**THE PROBLEM**
The answer should be an exact copy of the lines from the line with "brown truck: 0 -> 1" through the last line of the entries, and no other lines.

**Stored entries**

"""

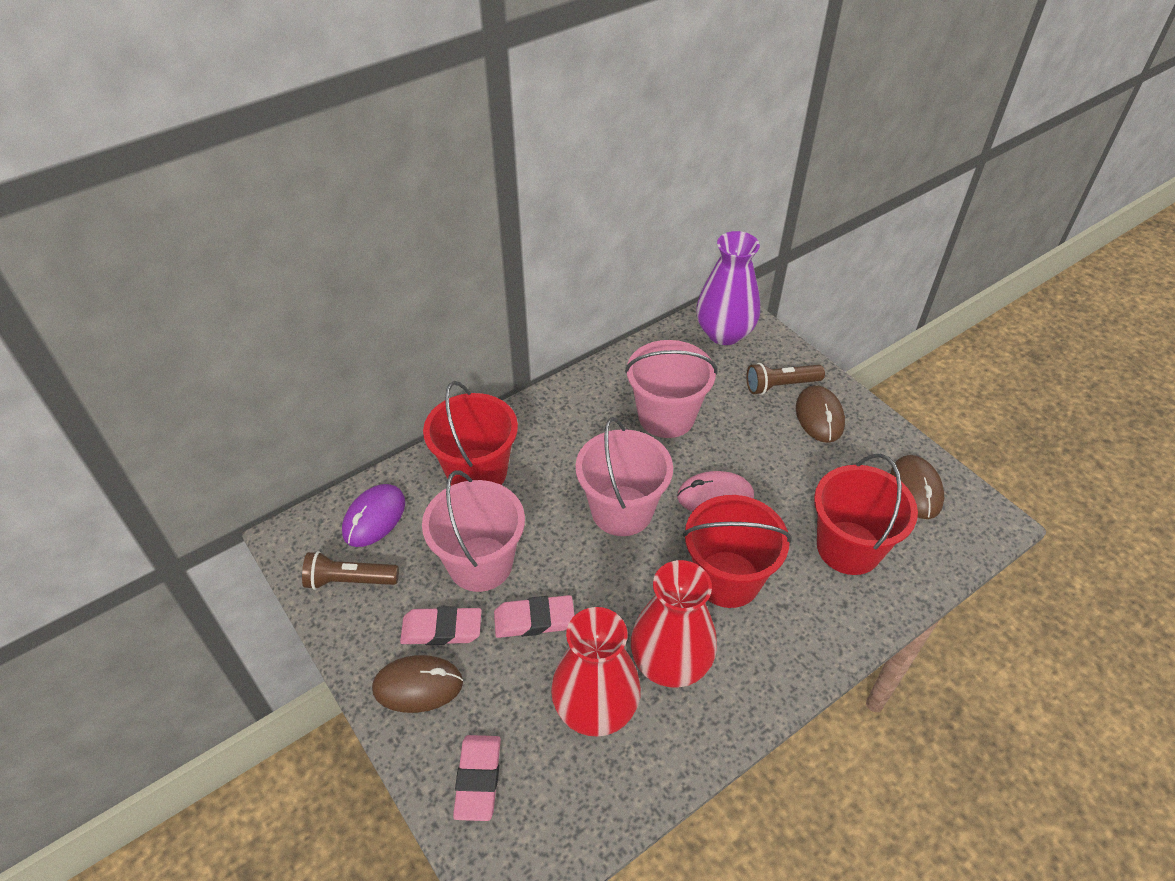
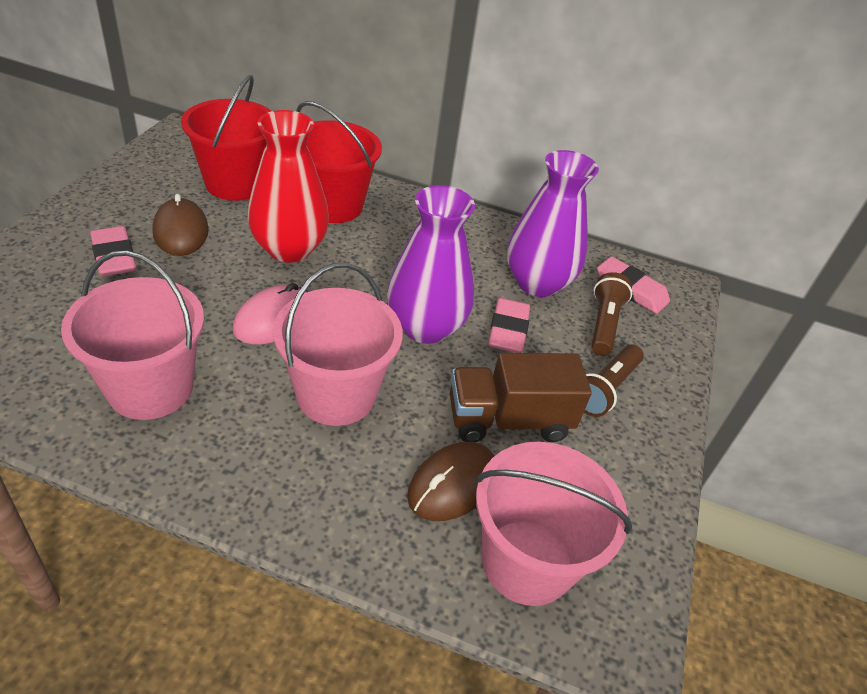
brown mouse: 3 -> 2
brown truck: 0 -> 1
purple mouse: 1 -> 0
purple vase: 1 -> 2
red bucket: 3 -> 2
red vase: 2 -> 1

"""

**ANSWER TO THIS PROBLEM**
brown truck: 0 -> 1
purple mouse: 1 -> 0
purple vase: 1 -> 2
red bucket: 3 -> 2
red vase: 2 -> 1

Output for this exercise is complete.